WHAT TO DO: Locate each line of the data below that contains the string "kern" and copy those lines out in full. Case counts.

MATERIAL PROVIDED:
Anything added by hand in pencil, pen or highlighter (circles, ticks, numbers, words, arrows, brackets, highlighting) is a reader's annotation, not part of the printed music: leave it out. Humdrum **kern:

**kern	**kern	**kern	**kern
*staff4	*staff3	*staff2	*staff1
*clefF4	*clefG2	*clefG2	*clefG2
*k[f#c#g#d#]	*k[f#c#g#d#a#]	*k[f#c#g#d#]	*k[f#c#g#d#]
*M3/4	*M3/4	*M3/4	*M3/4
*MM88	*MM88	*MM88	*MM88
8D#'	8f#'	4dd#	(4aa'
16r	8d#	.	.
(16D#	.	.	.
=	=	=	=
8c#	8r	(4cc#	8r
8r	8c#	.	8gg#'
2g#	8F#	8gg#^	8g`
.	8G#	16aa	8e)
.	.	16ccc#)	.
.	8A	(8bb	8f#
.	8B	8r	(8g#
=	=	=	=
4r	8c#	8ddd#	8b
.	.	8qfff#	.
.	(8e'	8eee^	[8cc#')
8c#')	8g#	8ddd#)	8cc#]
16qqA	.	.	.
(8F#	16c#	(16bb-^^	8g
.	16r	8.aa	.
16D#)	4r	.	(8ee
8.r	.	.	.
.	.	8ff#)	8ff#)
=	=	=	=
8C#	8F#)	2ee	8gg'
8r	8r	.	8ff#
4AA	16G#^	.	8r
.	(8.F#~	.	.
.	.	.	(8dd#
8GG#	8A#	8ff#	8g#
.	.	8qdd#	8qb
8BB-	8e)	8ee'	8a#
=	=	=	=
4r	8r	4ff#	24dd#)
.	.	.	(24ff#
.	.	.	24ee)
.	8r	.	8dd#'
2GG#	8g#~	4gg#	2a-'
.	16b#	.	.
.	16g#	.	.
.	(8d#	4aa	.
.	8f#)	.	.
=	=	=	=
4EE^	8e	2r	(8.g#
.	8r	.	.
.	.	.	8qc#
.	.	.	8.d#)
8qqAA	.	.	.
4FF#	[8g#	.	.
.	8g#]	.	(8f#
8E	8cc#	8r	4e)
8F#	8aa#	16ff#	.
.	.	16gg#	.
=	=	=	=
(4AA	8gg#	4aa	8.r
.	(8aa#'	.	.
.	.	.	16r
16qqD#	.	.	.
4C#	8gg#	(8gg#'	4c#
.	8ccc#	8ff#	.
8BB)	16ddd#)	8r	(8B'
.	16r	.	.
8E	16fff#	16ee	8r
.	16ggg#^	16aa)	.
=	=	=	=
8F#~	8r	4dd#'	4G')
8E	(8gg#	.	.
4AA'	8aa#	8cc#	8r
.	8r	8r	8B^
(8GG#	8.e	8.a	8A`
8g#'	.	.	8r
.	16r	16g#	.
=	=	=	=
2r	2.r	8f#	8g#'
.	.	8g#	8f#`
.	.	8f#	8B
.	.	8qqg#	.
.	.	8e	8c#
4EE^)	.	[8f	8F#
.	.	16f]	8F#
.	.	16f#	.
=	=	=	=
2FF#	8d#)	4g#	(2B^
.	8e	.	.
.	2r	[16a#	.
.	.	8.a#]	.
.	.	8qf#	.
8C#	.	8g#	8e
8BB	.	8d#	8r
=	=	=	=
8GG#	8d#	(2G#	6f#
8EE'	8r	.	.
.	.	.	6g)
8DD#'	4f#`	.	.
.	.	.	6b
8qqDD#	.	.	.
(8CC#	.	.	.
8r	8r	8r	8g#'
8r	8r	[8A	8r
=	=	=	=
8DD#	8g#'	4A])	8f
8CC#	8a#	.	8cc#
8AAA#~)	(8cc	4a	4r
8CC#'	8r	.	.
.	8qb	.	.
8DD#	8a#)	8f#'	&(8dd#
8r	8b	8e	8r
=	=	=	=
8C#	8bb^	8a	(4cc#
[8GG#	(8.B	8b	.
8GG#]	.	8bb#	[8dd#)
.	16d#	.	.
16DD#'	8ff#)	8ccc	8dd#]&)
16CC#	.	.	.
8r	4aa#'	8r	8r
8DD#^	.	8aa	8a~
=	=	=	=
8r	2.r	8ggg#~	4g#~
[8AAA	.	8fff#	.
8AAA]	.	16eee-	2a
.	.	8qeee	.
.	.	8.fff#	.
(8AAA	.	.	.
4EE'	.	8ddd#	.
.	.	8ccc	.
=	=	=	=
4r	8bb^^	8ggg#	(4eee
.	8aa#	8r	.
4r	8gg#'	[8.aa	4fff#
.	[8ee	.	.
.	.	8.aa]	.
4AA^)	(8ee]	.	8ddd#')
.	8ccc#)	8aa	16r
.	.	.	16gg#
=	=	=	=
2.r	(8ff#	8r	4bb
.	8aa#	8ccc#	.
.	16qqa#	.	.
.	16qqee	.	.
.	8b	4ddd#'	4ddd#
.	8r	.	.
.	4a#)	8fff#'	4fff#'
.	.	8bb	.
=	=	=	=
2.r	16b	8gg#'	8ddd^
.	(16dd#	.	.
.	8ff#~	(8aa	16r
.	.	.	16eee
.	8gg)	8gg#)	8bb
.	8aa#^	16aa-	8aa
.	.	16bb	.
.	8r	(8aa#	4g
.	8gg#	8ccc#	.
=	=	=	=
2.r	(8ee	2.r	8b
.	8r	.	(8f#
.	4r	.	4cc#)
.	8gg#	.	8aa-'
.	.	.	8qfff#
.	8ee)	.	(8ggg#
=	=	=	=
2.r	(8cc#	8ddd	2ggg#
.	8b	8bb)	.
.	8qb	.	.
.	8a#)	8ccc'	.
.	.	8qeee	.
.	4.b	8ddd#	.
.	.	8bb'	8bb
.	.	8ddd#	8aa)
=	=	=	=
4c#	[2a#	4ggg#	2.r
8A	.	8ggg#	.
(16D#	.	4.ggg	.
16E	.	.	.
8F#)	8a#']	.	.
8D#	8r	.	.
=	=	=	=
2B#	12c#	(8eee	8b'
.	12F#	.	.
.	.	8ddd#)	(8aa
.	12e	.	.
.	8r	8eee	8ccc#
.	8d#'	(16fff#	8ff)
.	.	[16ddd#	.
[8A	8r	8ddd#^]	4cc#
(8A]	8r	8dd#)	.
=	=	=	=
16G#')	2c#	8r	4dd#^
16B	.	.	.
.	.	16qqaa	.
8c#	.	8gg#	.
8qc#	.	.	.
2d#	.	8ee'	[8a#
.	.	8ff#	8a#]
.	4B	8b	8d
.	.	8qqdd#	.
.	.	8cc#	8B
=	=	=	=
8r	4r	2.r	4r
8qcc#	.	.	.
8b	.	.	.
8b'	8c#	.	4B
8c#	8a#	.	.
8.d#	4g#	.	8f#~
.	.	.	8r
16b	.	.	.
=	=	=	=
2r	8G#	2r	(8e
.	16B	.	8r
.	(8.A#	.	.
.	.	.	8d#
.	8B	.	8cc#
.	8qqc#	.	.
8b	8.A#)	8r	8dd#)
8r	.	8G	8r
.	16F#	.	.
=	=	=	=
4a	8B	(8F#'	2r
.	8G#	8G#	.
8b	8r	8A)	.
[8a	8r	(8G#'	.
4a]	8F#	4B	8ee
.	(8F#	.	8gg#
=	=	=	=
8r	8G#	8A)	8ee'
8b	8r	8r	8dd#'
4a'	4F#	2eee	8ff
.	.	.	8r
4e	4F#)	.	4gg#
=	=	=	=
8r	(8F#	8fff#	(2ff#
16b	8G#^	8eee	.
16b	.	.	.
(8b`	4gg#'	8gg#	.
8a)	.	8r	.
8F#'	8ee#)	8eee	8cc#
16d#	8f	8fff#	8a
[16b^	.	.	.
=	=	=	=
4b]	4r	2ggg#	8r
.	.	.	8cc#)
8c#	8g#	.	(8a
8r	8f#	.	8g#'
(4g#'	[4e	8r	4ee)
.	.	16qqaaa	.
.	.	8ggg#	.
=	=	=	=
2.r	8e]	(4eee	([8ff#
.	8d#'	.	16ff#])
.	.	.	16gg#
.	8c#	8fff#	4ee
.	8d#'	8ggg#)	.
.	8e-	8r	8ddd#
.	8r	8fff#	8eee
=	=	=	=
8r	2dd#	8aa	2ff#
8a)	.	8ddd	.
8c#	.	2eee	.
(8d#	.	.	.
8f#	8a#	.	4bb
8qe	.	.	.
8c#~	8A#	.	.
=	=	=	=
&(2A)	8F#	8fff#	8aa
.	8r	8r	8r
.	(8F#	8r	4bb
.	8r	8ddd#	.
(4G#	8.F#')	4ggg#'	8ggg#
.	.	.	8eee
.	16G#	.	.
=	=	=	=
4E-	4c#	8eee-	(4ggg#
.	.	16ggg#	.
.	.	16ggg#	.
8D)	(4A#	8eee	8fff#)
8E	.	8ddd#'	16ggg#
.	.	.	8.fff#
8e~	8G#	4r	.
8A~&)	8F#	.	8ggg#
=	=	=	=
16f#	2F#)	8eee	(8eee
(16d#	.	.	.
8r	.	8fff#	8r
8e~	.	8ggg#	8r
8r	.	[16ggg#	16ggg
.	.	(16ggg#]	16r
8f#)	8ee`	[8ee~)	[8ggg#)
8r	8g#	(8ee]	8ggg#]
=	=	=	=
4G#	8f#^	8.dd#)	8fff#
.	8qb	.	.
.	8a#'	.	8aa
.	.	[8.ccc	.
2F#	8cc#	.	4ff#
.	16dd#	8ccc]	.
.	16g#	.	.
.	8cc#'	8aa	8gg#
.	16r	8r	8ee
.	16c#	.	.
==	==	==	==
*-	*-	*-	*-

EXERCISE OUTPUT:
Anything added by hand in pencil, pen or highlighter (circles, ticks, numbers, words, arrows, brackets, highlighting) is a reader's annotation, not part of the printed music: leave it out. Humdrum **kern:
**kern	**kern	**kern	**kern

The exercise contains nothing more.